## Task instructions:
The expected answer is the complete listing, reproduced character for character.

## Exercise input:
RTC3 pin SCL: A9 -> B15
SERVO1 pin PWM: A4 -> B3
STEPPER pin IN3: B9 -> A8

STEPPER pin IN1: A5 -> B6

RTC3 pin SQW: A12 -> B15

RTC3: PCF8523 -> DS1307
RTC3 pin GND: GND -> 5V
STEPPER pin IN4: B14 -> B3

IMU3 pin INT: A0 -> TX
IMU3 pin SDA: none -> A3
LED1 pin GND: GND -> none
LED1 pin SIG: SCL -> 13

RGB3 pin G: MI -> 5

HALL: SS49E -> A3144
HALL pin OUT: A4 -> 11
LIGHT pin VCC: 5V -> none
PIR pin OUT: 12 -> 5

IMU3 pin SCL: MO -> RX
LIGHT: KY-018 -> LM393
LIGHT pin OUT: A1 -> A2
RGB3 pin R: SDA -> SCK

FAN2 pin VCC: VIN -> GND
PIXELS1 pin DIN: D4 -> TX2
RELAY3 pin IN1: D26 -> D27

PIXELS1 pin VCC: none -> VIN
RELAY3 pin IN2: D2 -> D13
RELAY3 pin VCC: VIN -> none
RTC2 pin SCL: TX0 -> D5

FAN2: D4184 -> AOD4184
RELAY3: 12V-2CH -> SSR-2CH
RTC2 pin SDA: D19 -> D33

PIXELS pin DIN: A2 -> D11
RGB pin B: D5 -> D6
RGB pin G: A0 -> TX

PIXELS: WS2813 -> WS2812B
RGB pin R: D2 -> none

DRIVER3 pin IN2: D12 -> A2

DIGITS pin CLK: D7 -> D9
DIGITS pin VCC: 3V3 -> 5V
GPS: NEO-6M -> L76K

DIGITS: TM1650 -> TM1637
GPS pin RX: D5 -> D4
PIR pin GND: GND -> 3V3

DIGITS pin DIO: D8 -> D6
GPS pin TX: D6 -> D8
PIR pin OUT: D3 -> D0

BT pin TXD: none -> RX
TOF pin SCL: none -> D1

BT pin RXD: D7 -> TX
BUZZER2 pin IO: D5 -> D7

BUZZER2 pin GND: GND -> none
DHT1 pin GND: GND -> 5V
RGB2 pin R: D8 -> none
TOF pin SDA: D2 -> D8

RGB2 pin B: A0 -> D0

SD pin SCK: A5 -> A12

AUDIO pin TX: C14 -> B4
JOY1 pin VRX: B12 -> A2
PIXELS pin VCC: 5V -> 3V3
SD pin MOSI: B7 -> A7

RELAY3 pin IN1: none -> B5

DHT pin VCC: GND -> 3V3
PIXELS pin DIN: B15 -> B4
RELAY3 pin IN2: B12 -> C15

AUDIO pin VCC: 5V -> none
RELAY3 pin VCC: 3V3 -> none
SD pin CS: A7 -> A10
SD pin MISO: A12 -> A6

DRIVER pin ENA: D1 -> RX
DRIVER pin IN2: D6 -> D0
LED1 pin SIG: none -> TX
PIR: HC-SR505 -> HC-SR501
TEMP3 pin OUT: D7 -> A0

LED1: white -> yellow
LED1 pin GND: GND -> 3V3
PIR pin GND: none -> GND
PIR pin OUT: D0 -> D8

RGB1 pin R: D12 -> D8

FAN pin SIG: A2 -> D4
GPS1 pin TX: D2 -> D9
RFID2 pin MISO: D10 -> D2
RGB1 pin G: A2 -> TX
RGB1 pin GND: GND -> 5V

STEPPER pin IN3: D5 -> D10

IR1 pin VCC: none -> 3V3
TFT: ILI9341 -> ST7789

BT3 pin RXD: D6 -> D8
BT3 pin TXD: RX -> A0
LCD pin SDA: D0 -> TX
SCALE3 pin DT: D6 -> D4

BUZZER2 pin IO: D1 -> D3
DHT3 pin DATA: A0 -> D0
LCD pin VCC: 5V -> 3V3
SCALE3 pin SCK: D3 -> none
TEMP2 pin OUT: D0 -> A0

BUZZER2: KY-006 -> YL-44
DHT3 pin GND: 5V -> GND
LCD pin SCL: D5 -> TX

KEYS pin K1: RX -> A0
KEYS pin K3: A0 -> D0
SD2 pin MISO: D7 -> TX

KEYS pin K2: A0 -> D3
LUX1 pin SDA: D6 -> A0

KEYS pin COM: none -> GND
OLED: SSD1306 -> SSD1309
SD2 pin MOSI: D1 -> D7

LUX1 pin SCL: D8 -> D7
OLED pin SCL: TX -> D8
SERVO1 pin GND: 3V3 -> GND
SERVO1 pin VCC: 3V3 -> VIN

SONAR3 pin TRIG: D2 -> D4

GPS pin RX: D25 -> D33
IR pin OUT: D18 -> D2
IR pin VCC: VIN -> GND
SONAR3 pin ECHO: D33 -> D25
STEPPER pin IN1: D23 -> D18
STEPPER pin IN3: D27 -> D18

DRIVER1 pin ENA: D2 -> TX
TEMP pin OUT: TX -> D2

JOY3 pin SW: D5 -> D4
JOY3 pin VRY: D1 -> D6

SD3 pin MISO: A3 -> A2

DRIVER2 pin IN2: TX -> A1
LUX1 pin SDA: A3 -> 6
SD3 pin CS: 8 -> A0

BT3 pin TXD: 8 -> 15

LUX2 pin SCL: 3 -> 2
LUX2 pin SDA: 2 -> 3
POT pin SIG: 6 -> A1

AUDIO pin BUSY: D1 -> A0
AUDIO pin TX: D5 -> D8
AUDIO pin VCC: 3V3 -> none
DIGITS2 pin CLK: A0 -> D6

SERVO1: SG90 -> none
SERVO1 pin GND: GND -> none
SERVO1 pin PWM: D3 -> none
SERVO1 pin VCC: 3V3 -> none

## Output:
RTC3 pin SCL: A9 -> B15
SERVO1 pin PWM: A4 -> B3
STEPPER pin IN3: B9 -> A8

STEPPER pin IN1: A5 -> B6

RTC3 pin SQW: A12 -> B15

RTC3: PCF8523 -> DS1307
RTC3 pin GND: GND -> 5V
STEPPER pin IN4: B14 -> B3

IMU3 pin INT: A0 -> TX
IMU3 pin SDA: none -> A3
LED1 pin GND: GND -> none
LED1 pin SIG: SCL -> 13

RGB3 pin G: MI -> 5

HALL: SS49E -> A3144
HALL pin OUT: A4 -> 11
LIGHT pin VCC: 5V -> none
PIR pin OUT: 12 -> 5

IMU3 pin SCL: MO -> RX
LIGHT: KY-018 -> LM393
LIGHT pin OUT: A1 -> A2
RGB3 pin R: SDA -> SCK

FAN2 pin VCC: VIN -> GND
PIXELS1 pin DIN: D4 -> TX2
RELAY3 pin IN1: D26 -> D27

PIXELS1 pin VCC: none -> VIN
RELAY3 pin IN2: D2 -> D13
RELAY3 pin VCC: VIN -> none
RTC2 pin SCL: TX0 -> D5

FAN2: D4184 -> AOD4184
RELAY3: 12V-2CH -> SSR-2CH
RTC2 pin SDA: D19 -> D33

PIXELS pin DIN: A2 -> D11
RGB pin B: D5 -> D6
RGB pin G: A0 -> TX

PIXELS: WS2813 -> WS2812B
RGB pin R: D2 -> none

DRIVER3 pin IN2: D12 -> A2

DIGITS pin CLK: D7 -> D9
DIGITS pin VCC: 3V3 -> 5V
GPS: NEO-6M -> L76K

DIGITS: TM1650 -> TM1637
GPS pin RX: D5 -> D4
PIR pin GND: GND -> 3V3

DIGITS pin DIO: D8 -> D6
GPS pin TX: D6 -> D8
PIR pin OUT: D3 -> D0

BT pin TXD: none -> RX
TOF pin SCL: none -> D1

BT pin RXD: D7 -> TX
BUZZER2 pin IO: D5 -> D7

BUZZER2 pin GND: GND -> none
DHT1 pin GND: GND -> 5V
RGB2 pin R: D8 -> none
TOF pin SDA: D2 -> D8

RGB2 pin B: A0 -> D0

SD pin SCK: A5 -> A12

AUDIO pin TX: C14 -> B4
JOY1 pin VRX: B12 -> A2
PIXELS pin VCC: 5V -> 3V3
SD pin MOSI: B7 -> A7

RELAY3 pin IN1: none -> B5

DHT pin VCC: GND -> 3V3
PIXELS pin DIN: B15 -> B4
RELAY3 pin IN2: B12 -> C15

AUDIO pin VCC: 5V -> none
RELAY3 pin VCC: 3V3 -> none
SD pin CS: A7 -> A10
SD pin MISO: A12 -> A6

DRIVER pin ENA: D1 -> RX
DRIVER pin IN2: D6 -> D0
LED1 pin SIG: none -> TX
PIR: HC-SR505 -> HC-SR501
TEMP3 pin OUT: D7 -> A0

LED1: white -> yellow
LED1 pin GND: GND -> 3V3
PIR pin GND: none -> GND
PIR pin OUT: D0 -> D8

RGB1 pin R: D12 -> D8

FAN pin SIG: A2 -> D4
GPS1 pin TX: D2 -> D9
RFID2 pin MISO: D10 -> D2
RGB1 pin G: A2 -> TX
RGB1 pin GND: GND -> 5V

STEPPER pin IN3: D5 -> D10

IR1 pin VCC: none -> 3V3
TFT: ILI9341 -> ST7789

BT3 pin RXD: D6 -> D8
BT3 pin TXD: RX -> A0
LCD pin SDA: D0 -> TX
SCALE3 pin DT: D6 -> D4

BUZZER2 pin IO: D1 -> D3
DHT3 pin DATA: A0 -> D0
LCD pin VCC: 5V -> 3V3
SCALE3 pin SCK: D3 -> none
TEMP2 pin OUT: D0 -> A0

BUZZER2: KY-006 -> YL-44
DHT3 pin GND: 5V -> GND
LCD pin SCL: D5 -> TX

KEYS pin K1: RX -> A0
KEYS pin K3: A0 -> D0
SD2 pin MISO: D7 -> TX

KEYS pin K2: A0 -> D3
LUX1 pin SDA: D6 -> A0

KEYS pin COM: none -> GND
OLED: SSD1306 -> SSD1309
SD2 pin MOSI: D1 -> D7

LUX1 pin SCL: D8 -> D7
OLED pin SCL: TX -> D8
SERVO1 pin GND: 3V3 -> GND
SERVO1 pin VCC: 3V3 -> VIN

SONAR3 pin TRIG: D2 -> D4

GPS pin RX: D25 -> D33
IR pin OUT: D18 -> D2
IR pin VCC: VIN -> GND
SONAR3 pin ECHO: D33 -> D25
STEPPER pin IN1: D23 -> D18
STEPPER pin IN3: D27 -> D18

DRIVER1 pin ENA: D2 -> TX
TEMP pin OUT: TX -> D2

JOY3 pin SW: D5 -> D4
JOY3 pin VRY: D1 -> D6

SD3 pin MISO: A3 -> A2

DRIVER2 pin IN2: TX -> A1
LUX1 pin SDA: A3 -> 6
SD3 pin CS: 8 -> A0

BT3 pin TXD: 8 -> 15

LUX2 pin SCL: 3 -> 2
LUX2 pin SDA: 2 -> 3
POT pin SIG: 6 -> A1

AUDIO pin BUSY: D1 -> A0
AUDIO pin TX: D5 -> D8
AUDIO pin VCC: 3V3 -> none
DIGITS2 pin CLK: A0 -> D6

SERVO1: SG90 -> none
SERVO1 pin GND: GND -> none
SERVO1 pin PWM: D3 -> none
SERVO1 pin VCC: 3V3 -> none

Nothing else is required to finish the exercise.